*Task to complete*. Return all of the data verbatim, dropping any picture.
BEGIN Data shown
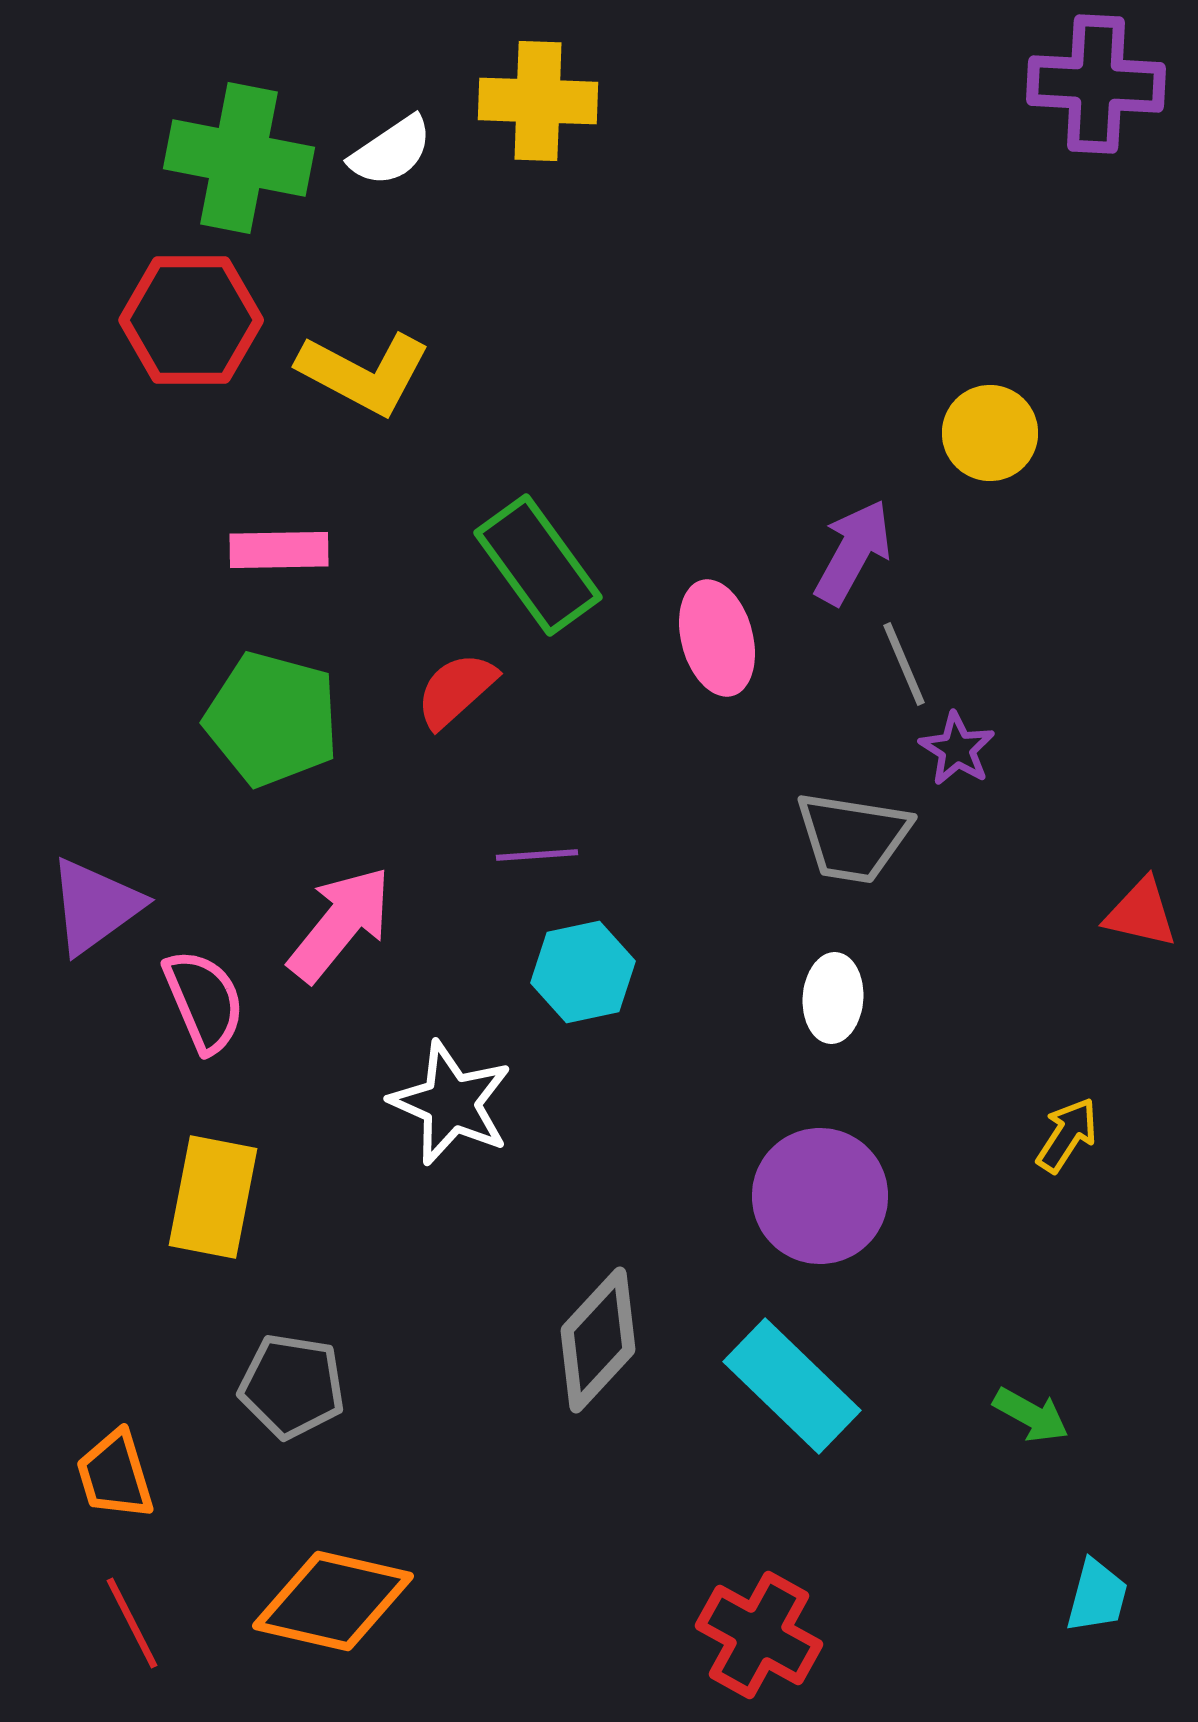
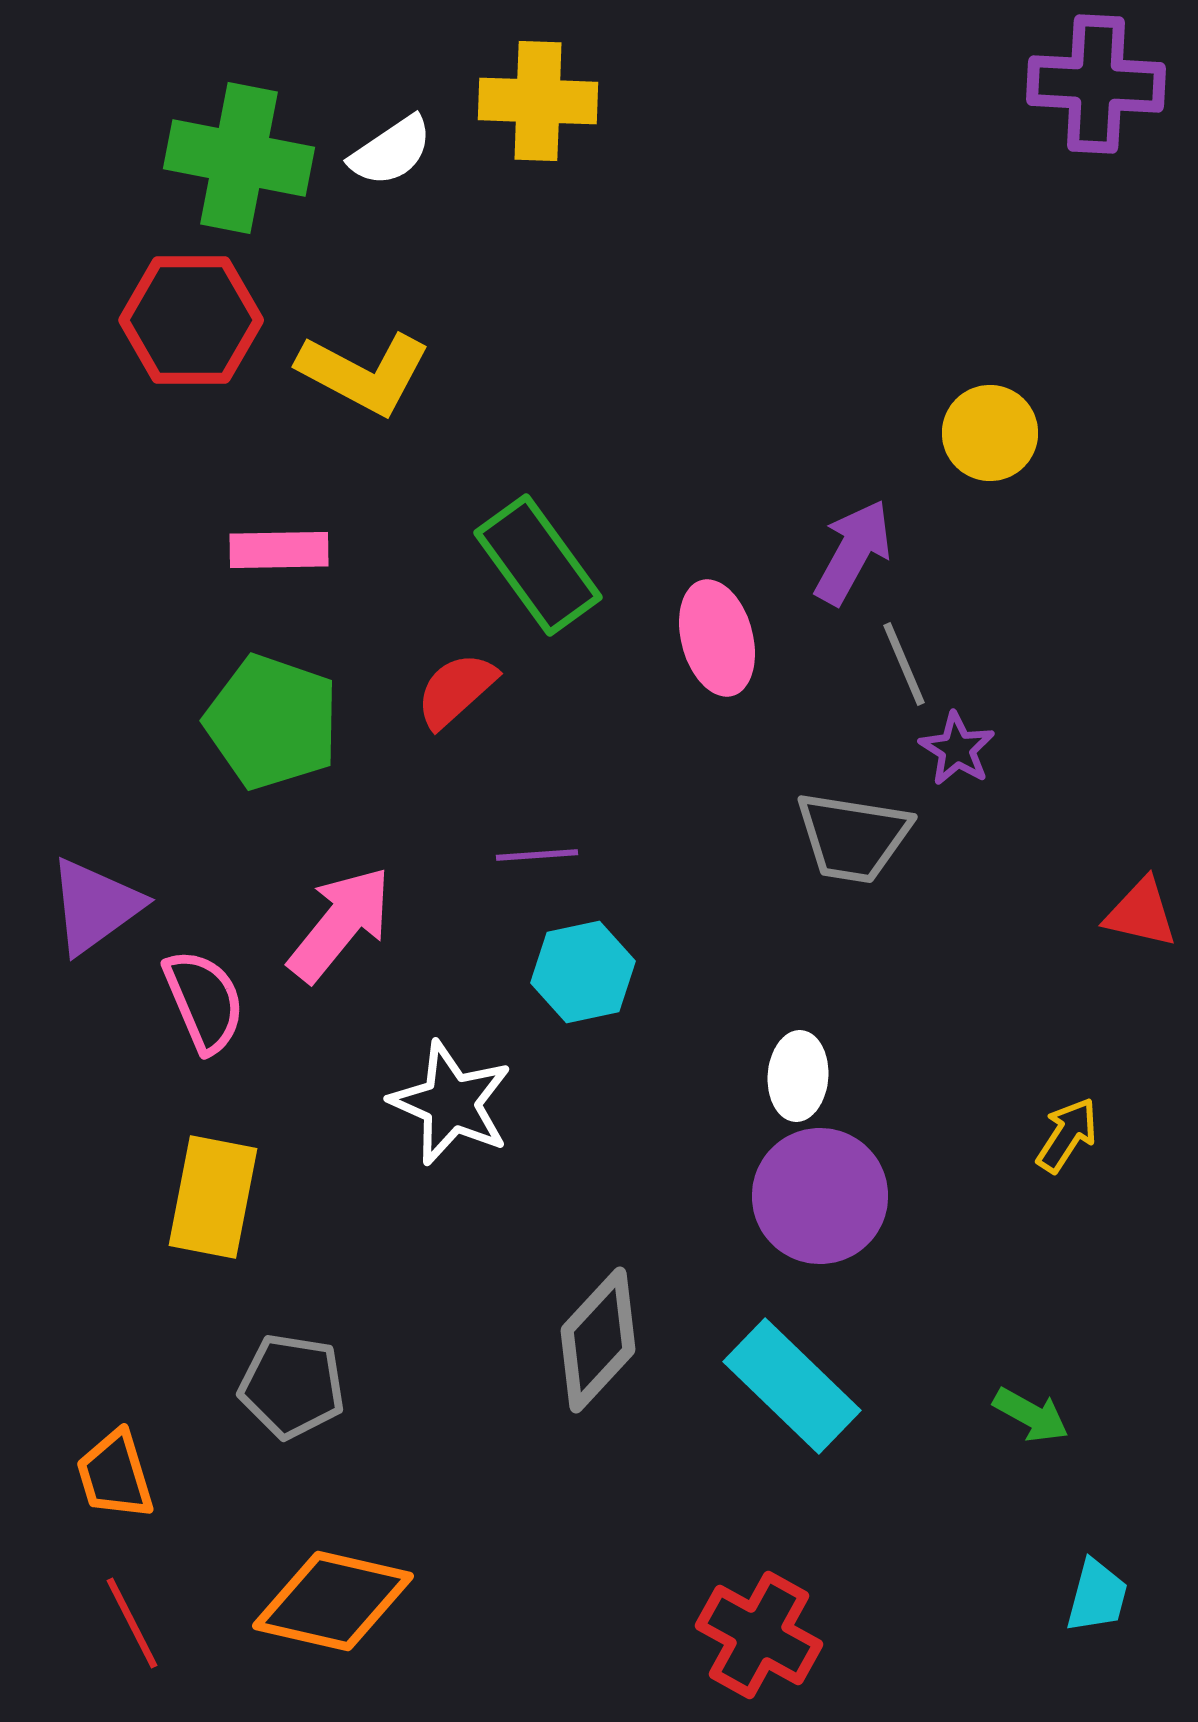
green pentagon: moved 3 px down; rotated 4 degrees clockwise
white ellipse: moved 35 px left, 78 px down
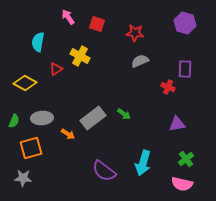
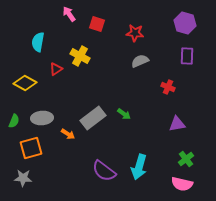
pink arrow: moved 1 px right, 3 px up
purple rectangle: moved 2 px right, 13 px up
cyan arrow: moved 4 px left, 4 px down
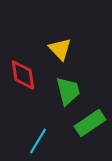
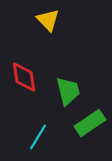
yellow triangle: moved 12 px left, 29 px up
red diamond: moved 1 px right, 2 px down
cyan line: moved 4 px up
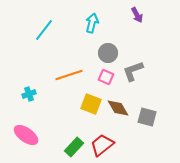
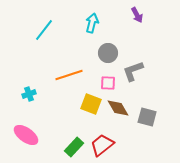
pink square: moved 2 px right, 6 px down; rotated 21 degrees counterclockwise
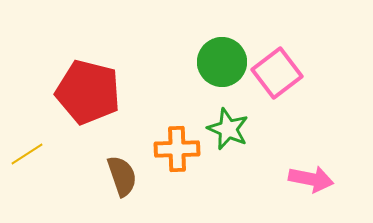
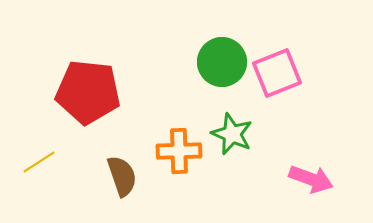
pink square: rotated 15 degrees clockwise
red pentagon: rotated 8 degrees counterclockwise
green star: moved 4 px right, 5 px down
orange cross: moved 2 px right, 2 px down
yellow line: moved 12 px right, 8 px down
pink arrow: rotated 9 degrees clockwise
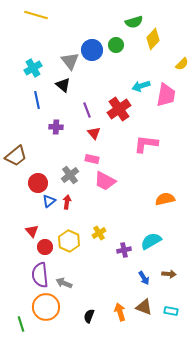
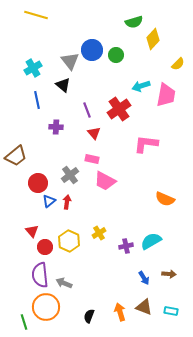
green circle at (116, 45): moved 10 px down
yellow semicircle at (182, 64): moved 4 px left
orange semicircle at (165, 199): rotated 144 degrees counterclockwise
purple cross at (124, 250): moved 2 px right, 4 px up
green line at (21, 324): moved 3 px right, 2 px up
END Data shown
*Answer area*.
green pentagon: moved 3 px down; rotated 4 degrees clockwise
white ellipse: moved 35 px left, 78 px down
pink arrow: moved 1 px right, 3 px up
purple rectangle: moved 2 px right, 13 px up
cyan arrow: moved 4 px left, 4 px down
yellow triangle: moved 12 px left, 29 px up
red diamond: moved 1 px right, 2 px down
cyan line: moved 4 px up
pink square: moved 2 px right, 6 px down; rotated 21 degrees counterclockwise
pink square: rotated 15 degrees clockwise
red pentagon: rotated 8 degrees counterclockwise
green star: moved 4 px right, 5 px down
orange cross: moved 2 px right, 2 px down
yellow line: moved 12 px right, 8 px down
pink arrow: rotated 9 degrees clockwise
green circle at (116, 45): moved 10 px down
yellow semicircle at (182, 64): moved 4 px left
orange semicircle at (165, 199): rotated 144 degrees counterclockwise
purple cross at (124, 250): moved 2 px right, 4 px up
green line at (21, 324): moved 3 px right, 2 px up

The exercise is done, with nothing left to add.